_ABOUT THIS TASK_. Print every one of the records verbatim, omitting nothing.

_RECORDS SUPPLIED_.
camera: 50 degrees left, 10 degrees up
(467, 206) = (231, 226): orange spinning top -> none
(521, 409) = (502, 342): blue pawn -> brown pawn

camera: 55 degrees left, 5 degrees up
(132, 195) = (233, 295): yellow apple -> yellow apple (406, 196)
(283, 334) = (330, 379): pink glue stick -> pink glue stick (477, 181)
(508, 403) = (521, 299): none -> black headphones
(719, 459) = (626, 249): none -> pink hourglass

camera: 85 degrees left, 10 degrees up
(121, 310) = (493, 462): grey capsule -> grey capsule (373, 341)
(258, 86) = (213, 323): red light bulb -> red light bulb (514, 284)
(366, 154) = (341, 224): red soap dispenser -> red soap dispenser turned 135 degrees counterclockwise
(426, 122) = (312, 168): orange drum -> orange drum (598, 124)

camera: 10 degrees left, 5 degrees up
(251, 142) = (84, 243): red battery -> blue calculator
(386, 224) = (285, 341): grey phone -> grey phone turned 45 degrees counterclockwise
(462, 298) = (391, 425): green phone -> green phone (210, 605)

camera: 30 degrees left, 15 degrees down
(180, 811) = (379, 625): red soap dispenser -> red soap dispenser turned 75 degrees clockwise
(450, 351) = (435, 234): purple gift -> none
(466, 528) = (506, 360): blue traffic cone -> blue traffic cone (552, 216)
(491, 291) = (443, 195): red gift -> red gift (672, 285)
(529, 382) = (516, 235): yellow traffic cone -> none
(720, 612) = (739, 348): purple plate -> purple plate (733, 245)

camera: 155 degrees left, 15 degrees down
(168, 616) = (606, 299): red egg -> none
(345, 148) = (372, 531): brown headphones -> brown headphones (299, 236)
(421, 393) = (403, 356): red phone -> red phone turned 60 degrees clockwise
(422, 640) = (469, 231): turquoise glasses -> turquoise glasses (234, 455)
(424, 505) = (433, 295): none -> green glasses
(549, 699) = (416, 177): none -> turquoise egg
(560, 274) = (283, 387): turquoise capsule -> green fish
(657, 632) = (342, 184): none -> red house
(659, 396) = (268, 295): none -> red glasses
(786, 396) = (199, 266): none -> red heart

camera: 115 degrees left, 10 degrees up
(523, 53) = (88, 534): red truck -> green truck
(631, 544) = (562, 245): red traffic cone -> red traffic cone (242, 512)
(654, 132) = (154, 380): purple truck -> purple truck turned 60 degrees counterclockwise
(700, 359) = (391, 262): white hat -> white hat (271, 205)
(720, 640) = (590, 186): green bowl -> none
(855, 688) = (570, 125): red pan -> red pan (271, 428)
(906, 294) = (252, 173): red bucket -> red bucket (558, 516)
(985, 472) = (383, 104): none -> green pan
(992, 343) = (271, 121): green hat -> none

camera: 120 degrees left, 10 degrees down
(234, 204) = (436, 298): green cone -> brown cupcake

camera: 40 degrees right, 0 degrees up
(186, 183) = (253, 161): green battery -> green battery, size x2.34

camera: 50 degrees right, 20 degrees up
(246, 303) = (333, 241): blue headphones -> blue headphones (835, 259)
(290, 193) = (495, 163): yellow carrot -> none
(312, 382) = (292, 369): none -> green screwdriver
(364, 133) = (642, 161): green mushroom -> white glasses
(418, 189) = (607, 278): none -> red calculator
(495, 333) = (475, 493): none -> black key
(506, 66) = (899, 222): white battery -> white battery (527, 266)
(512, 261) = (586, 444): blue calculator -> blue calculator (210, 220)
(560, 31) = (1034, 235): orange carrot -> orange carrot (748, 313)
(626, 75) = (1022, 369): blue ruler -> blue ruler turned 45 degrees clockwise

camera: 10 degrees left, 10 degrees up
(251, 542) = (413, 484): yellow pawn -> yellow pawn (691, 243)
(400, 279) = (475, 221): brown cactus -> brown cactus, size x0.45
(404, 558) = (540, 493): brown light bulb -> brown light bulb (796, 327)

_RESPONSE BELOW_.
camera: 50 degrees left, 10 degrees up
(467, 206) = (231, 226): orange spinning top -> none
(521, 409) = (502, 342): blue pawn -> brown pawn

camera: 55 degrees left, 5 degrees up
(132, 195) = (233, 295): yellow apple -> yellow apple (406, 196)
(283, 334) = (330, 379): pink glue stick -> pink glue stick (477, 181)
(508, 403) = (521, 299): none -> black headphones
(719, 459) = (626, 249): none -> pink hourglass

camera: 85 degrees left, 10 degrees up
(121, 310) = (493, 462): grey capsule -> grey capsule (373, 341)
(258, 86) = (213, 323): red light bulb -> red light bulb (514, 284)
(366, 154) = (341, 224): red soap dispenser -> red soap dispenser turned 135 degrees counterclockwise
(426, 122) = (312, 168): orange drum -> orange drum (598, 124)

camera: 10 degrees left, 5 degrees up
(251, 142) = (84, 243): red battery -> blue calculator
(386, 224) = (285, 341): grey phone -> grey phone turned 45 degrees counterclockwise
(462, 298) = (391, 425): green phone -> green phone (210, 605)

camera: 30 degrees left, 15 degrees down
(180, 811) = (379, 625): red soap dispenser -> red soap dispenser turned 75 degrees clockwise
(450, 351) = (435, 234): purple gift -> none
(466, 528) = (506, 360): blue traffic cone -> blue traffic cone (552, 216)
(491, 291) = (443, 195): red gift -> red gift (672, 285)
(529, 382) = (516, 235): yellow traffic cone -> none
(720, 612) = (739, 348): purple plate -> purple plate (733, 245)

camera: 155 degrees left, 15 degrees down
(168, 616) = (606, 299): red egg -> none
(345, 148) = (372, 531): brown headphones -> brown headphones (299, 236)
(421, 393) = (403, 356): red phone -> red phone turned 60 degrees clockwise
(422, 640) = (469, 231): turquoise glasses -> turquoise glasses (234, 455)
(424, 505) = (433, 295): none -> green glasses
(549, 699) = (416, 177): none -> turquoise egg
(560, 274) = (283, 387): turquoise capsule -> green fish
(657, 632) = (342, 184): none -> red house
(659, 396) = (268, 295): none -> red glasses
(786, 396) = (199, 266): none -> red heart

camera: 115 degrees left, 10 degrees up
(523, 53) = (88, 534): red truck -> green truck
(631, 544) = (562, 245): red traffic cone -> red traffic cone (242, 512)
(654, 132) = (154, 380): purple truck -> purple truck turned 60 degrees counterclockwise
(700, 359) = (391, 262): white hat -> white hat (271, 205)
(720, 640) = (590, 186): green bowl -> none
(855, 688) = (570, 125): red pan -> red pan (271, 428)
(906, 294) = (252, 173): red bucket -> red bucket (558, 516)
(985, 472) = (383, 104): none -> green pan
(992, 343) = (271, 121): green hat -> none

camera: 120 degrees left, 10 degrees down
(234, 204) = (436, 298): green cone -> brown cupcake

camera: 40 degrees right, 0 degrees up
(186, 183) = (253, 161): green battery -> green battery, size x2.34

camera: 50 degrees right, 20 degrees up
(246, 303) = (333, 241): blue headphones -> blue headphones (835, 259)
(290, 193) = (495, 163): yellow carrot -> none
(312, 382) = (292, 369): none -> green screwdriver
(364, 133) = (642, 161): green mushroom -> white glasses
(418, 189) = (607, 278): none -> red calculator
(495, 333) = (475, 493): none -> black key
(506, 66) = (899, 222): white battery -> white battery (527, 266)
(512, 261) = (586, 444): blue calculator -> blue calculator (210, 220)
(560, 31) = (1034, 235): orange carrot -> orange carrot (748, 313)
(626, 75) = (1022, 369): blue ruler -> blue ruler turned 45 degrees clockwise

camera: 10 degrees left, 10 degrees up
(251, 542) = (413, 484): yellow pawn -> yellow pawn (691, 243)
(400, 279) = (475, 221): brown cactus -> brown cactus, size x0.45
(404, 558) = (540, 493): brown light bulb -> brown light bulb (796, 327)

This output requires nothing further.